▸ Task description
State only how many lines below include the word "plane".

▸ Data to examine
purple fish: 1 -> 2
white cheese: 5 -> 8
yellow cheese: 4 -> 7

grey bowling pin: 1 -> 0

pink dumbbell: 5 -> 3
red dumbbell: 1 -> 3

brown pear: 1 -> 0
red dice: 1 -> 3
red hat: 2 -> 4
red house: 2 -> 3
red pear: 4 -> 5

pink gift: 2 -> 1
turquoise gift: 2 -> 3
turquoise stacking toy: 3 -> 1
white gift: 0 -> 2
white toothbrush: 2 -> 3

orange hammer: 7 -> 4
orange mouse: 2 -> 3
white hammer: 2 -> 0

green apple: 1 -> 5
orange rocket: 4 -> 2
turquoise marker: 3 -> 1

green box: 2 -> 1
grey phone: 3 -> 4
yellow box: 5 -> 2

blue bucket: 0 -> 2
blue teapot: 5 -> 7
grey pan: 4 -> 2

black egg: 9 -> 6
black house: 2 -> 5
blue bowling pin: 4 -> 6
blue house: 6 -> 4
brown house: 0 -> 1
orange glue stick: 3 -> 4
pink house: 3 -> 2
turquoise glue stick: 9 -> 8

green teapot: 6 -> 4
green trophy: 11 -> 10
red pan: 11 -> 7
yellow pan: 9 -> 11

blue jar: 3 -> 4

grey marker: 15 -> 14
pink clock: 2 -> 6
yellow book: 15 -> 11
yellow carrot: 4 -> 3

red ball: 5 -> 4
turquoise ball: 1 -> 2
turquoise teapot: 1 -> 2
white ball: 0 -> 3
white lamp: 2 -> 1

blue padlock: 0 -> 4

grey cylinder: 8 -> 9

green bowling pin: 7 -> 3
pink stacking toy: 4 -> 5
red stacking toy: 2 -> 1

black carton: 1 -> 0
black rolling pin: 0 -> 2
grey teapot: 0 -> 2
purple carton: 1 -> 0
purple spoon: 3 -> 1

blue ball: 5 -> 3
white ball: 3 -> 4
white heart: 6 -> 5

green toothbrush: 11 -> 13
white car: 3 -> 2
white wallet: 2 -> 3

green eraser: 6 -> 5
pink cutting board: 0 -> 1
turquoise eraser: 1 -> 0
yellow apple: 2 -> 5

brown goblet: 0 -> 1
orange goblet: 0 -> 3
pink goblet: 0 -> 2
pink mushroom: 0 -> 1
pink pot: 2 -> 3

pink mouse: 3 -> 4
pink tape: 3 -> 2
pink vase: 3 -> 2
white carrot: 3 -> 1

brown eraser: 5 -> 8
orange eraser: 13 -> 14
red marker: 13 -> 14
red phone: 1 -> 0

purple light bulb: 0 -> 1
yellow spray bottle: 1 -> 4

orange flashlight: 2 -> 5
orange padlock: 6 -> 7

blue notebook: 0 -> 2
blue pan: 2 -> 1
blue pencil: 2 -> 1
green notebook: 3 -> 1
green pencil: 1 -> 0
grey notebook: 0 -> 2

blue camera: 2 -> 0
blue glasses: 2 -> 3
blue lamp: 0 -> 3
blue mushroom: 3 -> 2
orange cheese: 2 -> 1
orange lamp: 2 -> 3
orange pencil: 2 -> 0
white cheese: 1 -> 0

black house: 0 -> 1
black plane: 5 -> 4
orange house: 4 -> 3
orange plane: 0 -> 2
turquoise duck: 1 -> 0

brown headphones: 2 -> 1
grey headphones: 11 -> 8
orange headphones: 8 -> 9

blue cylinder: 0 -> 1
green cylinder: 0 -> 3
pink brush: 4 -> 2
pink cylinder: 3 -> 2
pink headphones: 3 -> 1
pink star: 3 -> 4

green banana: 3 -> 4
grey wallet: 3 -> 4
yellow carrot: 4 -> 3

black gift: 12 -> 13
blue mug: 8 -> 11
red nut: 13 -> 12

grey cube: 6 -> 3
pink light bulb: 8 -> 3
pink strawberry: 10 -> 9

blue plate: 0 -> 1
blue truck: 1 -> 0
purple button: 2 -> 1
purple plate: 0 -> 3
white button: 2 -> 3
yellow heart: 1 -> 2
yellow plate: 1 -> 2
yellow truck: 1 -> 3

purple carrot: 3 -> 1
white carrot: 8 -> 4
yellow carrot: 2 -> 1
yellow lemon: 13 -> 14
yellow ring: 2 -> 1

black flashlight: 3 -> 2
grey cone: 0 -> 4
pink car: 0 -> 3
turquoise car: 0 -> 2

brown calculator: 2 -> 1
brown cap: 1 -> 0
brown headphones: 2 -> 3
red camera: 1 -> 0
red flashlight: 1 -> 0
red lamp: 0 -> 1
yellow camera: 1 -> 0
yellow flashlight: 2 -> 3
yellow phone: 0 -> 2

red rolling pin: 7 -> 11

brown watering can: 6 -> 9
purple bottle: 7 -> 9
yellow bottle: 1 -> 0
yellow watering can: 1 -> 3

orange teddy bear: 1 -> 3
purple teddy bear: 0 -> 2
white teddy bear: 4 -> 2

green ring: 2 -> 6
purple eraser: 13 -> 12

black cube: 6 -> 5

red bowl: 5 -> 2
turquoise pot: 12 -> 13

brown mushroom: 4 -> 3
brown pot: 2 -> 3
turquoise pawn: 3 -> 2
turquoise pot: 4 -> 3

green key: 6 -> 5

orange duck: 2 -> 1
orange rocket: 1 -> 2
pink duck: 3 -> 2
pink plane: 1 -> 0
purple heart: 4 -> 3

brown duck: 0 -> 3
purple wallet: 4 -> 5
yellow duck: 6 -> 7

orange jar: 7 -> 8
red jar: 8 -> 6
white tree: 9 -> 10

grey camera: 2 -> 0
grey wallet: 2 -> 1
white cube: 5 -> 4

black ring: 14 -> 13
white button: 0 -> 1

▸ Solution for this problem
3